§ Given problem
Extract every line of the material below word for word, leaving out the pictures.

# Raw data start

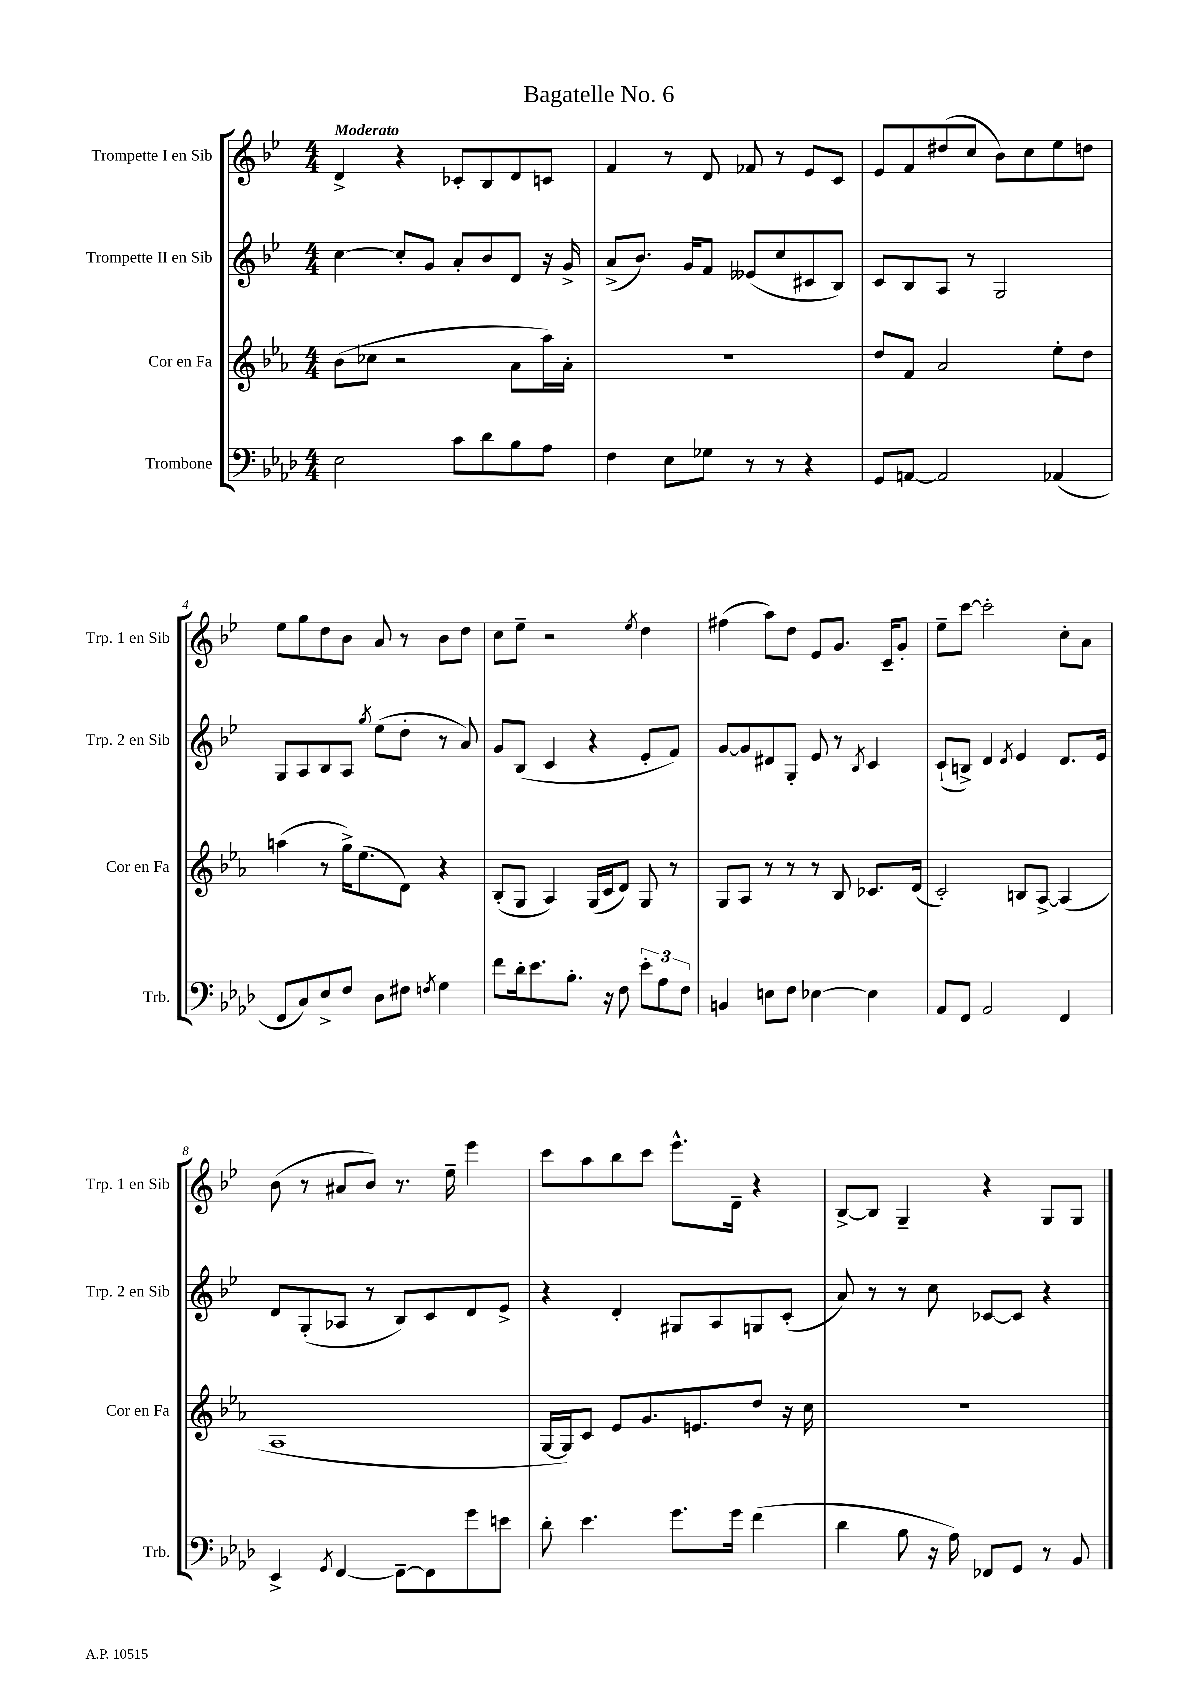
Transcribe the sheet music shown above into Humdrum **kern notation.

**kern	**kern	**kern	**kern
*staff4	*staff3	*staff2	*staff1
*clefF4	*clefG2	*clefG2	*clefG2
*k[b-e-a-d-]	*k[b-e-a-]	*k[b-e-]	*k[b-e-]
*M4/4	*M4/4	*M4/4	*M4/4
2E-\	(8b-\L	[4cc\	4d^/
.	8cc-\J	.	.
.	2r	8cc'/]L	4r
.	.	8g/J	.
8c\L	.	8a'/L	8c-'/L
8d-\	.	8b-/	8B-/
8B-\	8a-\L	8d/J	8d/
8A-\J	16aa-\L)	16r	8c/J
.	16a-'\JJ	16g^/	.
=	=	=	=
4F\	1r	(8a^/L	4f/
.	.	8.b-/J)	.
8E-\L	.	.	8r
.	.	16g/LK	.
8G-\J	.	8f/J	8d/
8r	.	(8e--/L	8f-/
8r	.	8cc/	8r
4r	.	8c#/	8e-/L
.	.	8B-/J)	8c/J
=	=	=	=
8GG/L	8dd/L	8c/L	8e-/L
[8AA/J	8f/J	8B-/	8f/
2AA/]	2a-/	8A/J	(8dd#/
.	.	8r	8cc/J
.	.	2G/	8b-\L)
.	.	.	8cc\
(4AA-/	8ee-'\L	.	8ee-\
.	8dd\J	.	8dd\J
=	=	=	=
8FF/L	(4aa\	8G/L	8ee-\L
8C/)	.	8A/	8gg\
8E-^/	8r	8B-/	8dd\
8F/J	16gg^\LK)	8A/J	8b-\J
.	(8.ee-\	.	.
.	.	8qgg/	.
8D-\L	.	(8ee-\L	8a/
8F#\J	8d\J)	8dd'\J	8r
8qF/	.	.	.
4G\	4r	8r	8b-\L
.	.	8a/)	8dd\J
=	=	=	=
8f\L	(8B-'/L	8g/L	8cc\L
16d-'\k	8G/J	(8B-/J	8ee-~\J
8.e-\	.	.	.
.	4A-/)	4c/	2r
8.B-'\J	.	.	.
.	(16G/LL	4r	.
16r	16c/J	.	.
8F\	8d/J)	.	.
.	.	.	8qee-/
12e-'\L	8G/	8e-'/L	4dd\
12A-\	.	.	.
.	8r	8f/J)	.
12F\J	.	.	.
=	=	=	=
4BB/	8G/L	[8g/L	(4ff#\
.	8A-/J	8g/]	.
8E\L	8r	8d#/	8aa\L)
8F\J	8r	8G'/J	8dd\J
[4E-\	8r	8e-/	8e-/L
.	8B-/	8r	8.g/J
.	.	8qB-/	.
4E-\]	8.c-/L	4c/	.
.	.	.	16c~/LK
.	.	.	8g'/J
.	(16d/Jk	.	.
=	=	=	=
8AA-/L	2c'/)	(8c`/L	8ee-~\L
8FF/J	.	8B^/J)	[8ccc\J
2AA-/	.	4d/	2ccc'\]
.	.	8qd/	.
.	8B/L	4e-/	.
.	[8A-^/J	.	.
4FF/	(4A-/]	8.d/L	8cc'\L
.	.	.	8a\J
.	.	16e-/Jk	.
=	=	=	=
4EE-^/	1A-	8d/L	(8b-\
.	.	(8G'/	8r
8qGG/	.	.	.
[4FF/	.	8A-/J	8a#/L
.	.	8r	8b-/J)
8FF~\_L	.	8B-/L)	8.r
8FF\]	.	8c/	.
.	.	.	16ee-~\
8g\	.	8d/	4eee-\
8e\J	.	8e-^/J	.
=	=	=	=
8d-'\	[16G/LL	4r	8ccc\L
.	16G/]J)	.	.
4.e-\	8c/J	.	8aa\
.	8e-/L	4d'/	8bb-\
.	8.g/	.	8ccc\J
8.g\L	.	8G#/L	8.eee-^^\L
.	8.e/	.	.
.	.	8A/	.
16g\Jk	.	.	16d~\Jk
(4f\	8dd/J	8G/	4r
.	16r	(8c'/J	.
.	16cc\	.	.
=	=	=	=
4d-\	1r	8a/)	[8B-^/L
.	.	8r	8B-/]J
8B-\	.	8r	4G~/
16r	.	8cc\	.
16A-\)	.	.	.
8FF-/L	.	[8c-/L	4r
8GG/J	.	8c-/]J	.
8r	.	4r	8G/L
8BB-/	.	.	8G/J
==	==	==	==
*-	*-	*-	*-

# Raw data end

§ Answer to the exercise
Transcribe the sheet music shown above into Humdrum **kern notation.

**kern	**kern	**kern	**kern
*staff4	*staff3	*staff2	*staff1
*clefF4	*clefG2	*clefG2	*clefG2
*k[b-e-a-d-]	*k[b-e-a-]	*k[b-e-]	*k[b-e-]
*M4/4	*M4/4	*M4/4	*M4/4
2E-\	(8b-\L	[4cc\	4d^/
.	8cc-\J	.	.
.	2r	8cc'/]L	4r
.	.	8g/J	.
8c\L	.	8a'/L	8c-'/L
8d-\	.	8b-/	8B-/
8B-\	8a-\L	8d/J	8d/
8A-\J	16aa-\L)	16r	8c/J
.	16a-'\JJ	16g^/	.
=	=	=	=
4F\	1r	(8a^/L	4f/
.	.	8.b-/J)	.
8E-\L	.	.	8r
.	.	16g/LK	.
8G-\J	.	8f/J	8d/
8r	.	(8e--/L	8f-/
8r	.	8cc/	8r
4r	.	8c#/	8e-/L
.	.	8B-/J)	8c/J
=	=	=	=
8GG/L	8dd/L	8c/L	8e-/L
[8AA/J	8f/J	8B-/	8f/
2AA/]	2a-/	8A/J	(8dd#/
.	.	8r	8cc/J
.	.	2G/	8b-\L)
.	.	.	8cc\
(4AA-/	8ee-'\L	.	8ee-\
.	8dd\J	.	8dd\J
=	=	=	=
8FF/L	(4aa\	8G/L	8ee-\L
8C/)	.	8A/	8gg\
8E-^/	8r	8B-/	8dd\
8F/J	16gg^\LK)	8A/J	8b-\J
.	(8.ee-\	.	.
.	.	8qgg/	.
8D-\L	.	(8ee-\L	8a/
8F#\J	8d\J)	8dd'\J	8r
8qF/	.	.	.
4G\	4r	8r	8b-\L
.	.	8a/)	8dd\J
=	=	=	=
8f\L	(8B-'/L	8g/L	8cc\L
16d-'\k	8G/J	(8B-/J	8ee-~\J
8.e-\	.	.	.
.	4A-/)	4c/	2r
8.B-'\J	.	.	.
.	(16G/LL	4r	.
16r	16c/J	.	.
8F\	8d/J)	.	.
.	.	.	8qee-/
12e-'\L	8G/	8e-'/L	4dd\
12A-\	.	.	.
.	8r	8f/J)	.
12F\J	.	.	.
=	=	=	=
4BB/	8G/L	[8g/L	(4ff#\
.	8A-/J	8g/]	.
8E\L	8r	8d#/	8aa\L)
8F\J	8r	8G'/J	8dd\J
[4E-\	8r	8e-/	8e-/L
.	8B-/	8r	8.g/J
.	.	8qB-/	.
4E-\]	8.c-/L	4c/	.
.	.	.	16c~/LK
.	.	.	8g'/J
.	(16d/Jk	.	.
=	=	=	=
8AA-/L	2c'/)	(8c`/L	8ee-~\L
8FF/J	.	8B^/J)	[8ccc\J
2AA-/	.	4d/	2ccc'\]
.	.	8qd/	.
.	8B/L	4e-/	.
.	[8A-^/J	.	.
4FF/	(4A-/]	8.d/L	8cc'\L
.	.	.	8a\J
.	.	16e-/Jk	.
=	=	=	=
4EE-^/	1A-	8d/L	(8b-\
.	.	(8G'/	8r
8qGG/	.	.	.
[4FF/	.	8A-/J	8a#/L
.	.	8r	8b-/J)
8FF~\_L	.	8B-/L)	8.r
8FF\]	.	8c/	.
.	.	.	16ee-~\
8g\	.	8d/	4eee-\
8e\J	.	8e-^/J	.
=	=	=	=
8d-'\	[16G/LL	4r	8ccc\L
.	16G/]J)	.	.
4.e-\	8c/J	.	8aa\
.	8e-/L	4d'/	8bb-\
.	8.g/	.	8ccc\J
8.g\L	.	8G#/L	8.eee-^^\L
.	8.e/	.	.
.	.	8A/	.
16g\Jk	.	.	16d~\Jk
(4f\	8dd/J	8G/	4r
.	16r	(8c'/J	.
.	16cc\	.	.
=	=	=	=
4d-\	1r	8a/)	[8B-^/L
.	.	8r	8B-/]J
8B-\	.	8r	4G~/
16r	.	8cc\	.
16A-\)	.	.	.
8FF-/L	.	[8c-/L	4r
8GG/J	.	8c-/]J	.
8r	.	4r	8G/L
8BB-/	.	.	8G/J
==	==	==	==
*-	*-	*-	*-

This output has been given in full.